Object transformation records
BEGIN

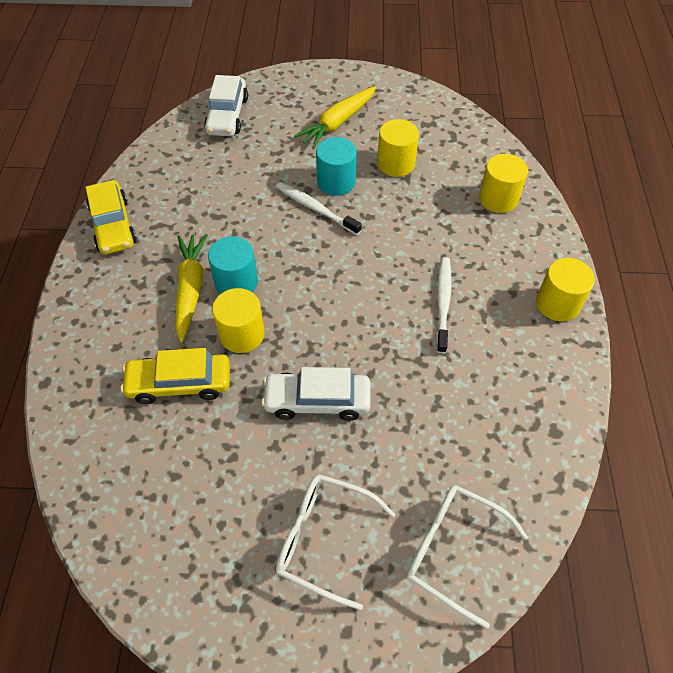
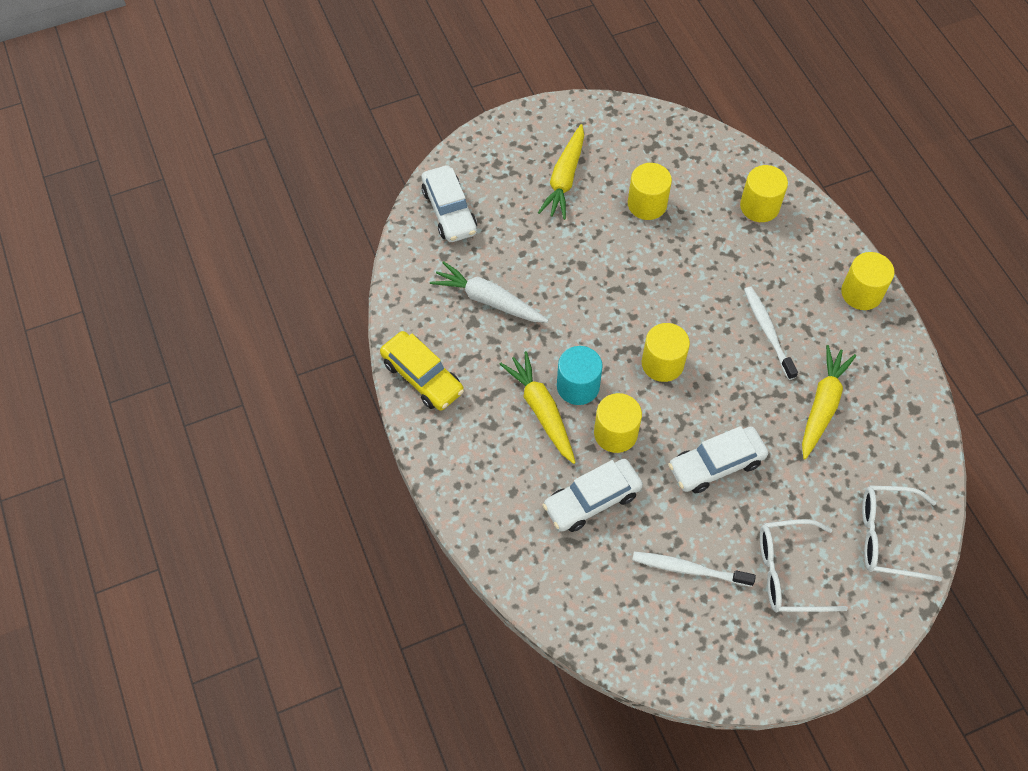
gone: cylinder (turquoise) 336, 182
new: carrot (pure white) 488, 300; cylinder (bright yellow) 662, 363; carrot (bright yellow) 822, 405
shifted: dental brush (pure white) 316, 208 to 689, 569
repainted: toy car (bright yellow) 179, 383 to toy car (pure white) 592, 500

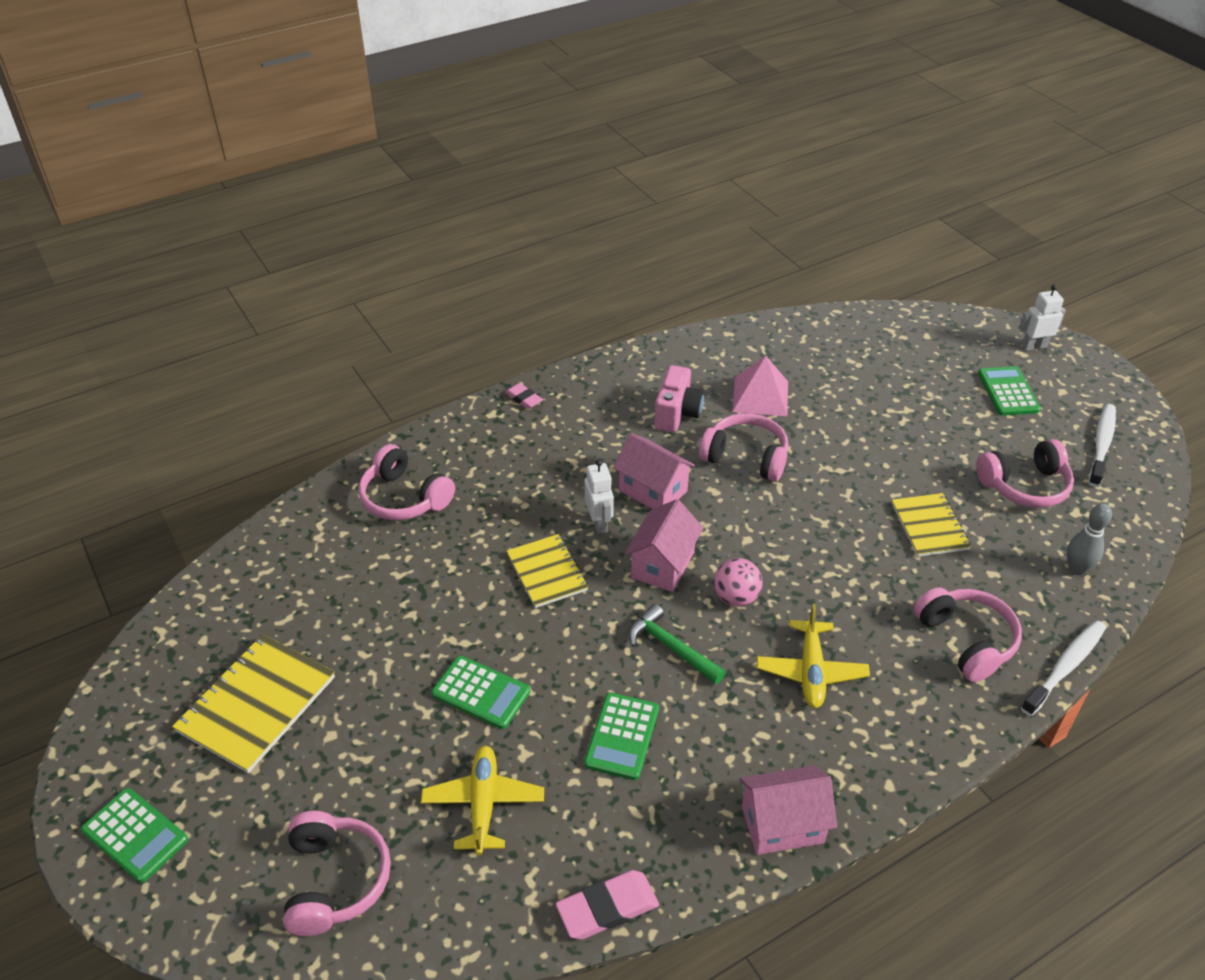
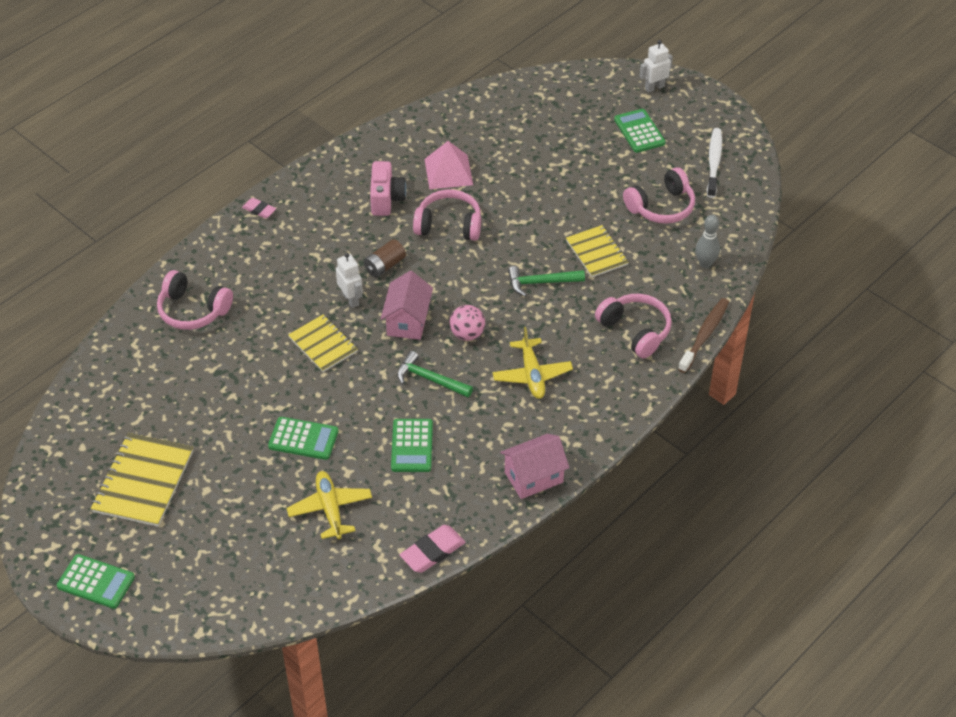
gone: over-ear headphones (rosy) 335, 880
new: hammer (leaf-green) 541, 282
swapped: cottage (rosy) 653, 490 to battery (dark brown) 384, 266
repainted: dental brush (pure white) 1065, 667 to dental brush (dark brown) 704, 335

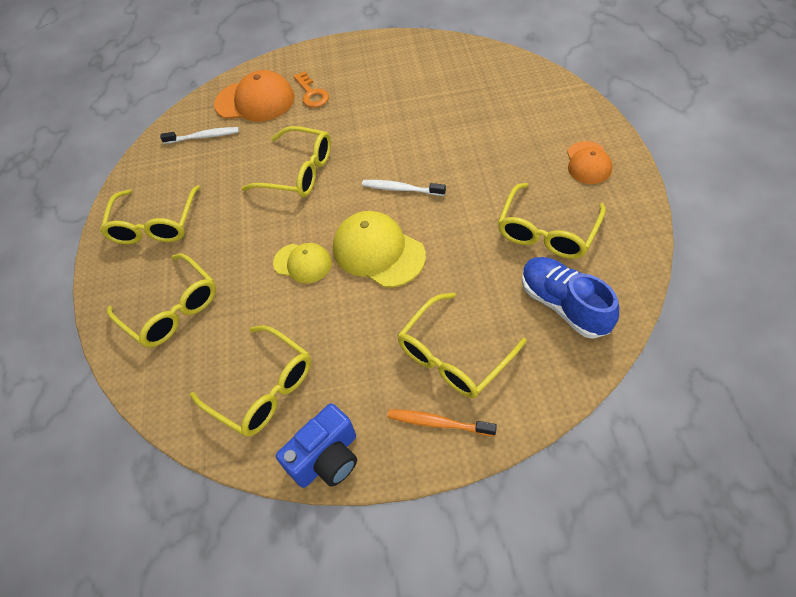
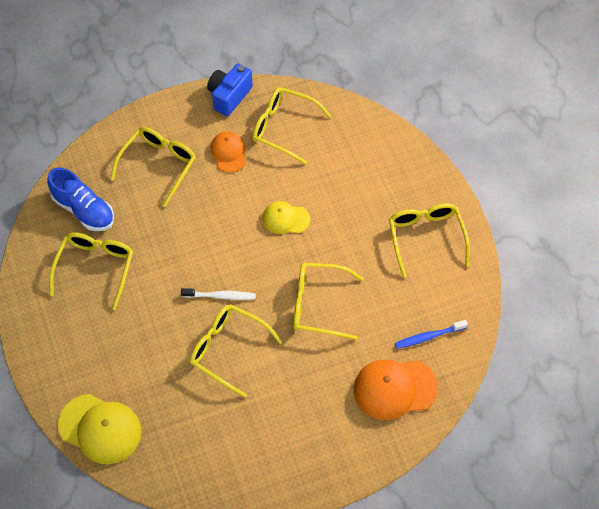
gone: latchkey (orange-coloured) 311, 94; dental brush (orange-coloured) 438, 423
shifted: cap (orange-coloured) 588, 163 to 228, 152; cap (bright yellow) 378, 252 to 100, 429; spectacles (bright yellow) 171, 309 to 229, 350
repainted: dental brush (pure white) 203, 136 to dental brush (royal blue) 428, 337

END

- **WHAT IS BEING ASKED**
Your task is to restate every record word for word. Omit all pictures.

- **OUTPUT FOR THIS EXERCISE**
gone: cylinder (turquoise) 336, 182
new: carrot (pure white) 488, 300; cylinder (bright yellow) 662, 363; carrot (bright yellow) 822, 405
shifted: dental brush (pure white) 316, 208 to 689, 569
repainted: toy car (bright yellow) 179, 383 to toy car (pure white) 592, 500

gone: over-ear headphones (rosy) 335, 880
new: hammer (leaf-green) 541, 282
swapped: cottage (rosy) 653, 490 to battery (dark brown) 384, 266
repainted: dental brush (pure white) 1065, 667 to dental brush (dark brown) 704, 335

gone: latchkey (orange-coloured) 311, 94; dental brush (orange-coloured) 438, 423
shifted: cap (orange-coloured) 588, 163 to 228, 152; cap (bright yellow) 378, 252 to 100, 429; spectacles (bright yellow) 171, 309 to 229, 350
repainted: dental brush (pure white) 203, 136 to dental brush (royal blue) 428, 337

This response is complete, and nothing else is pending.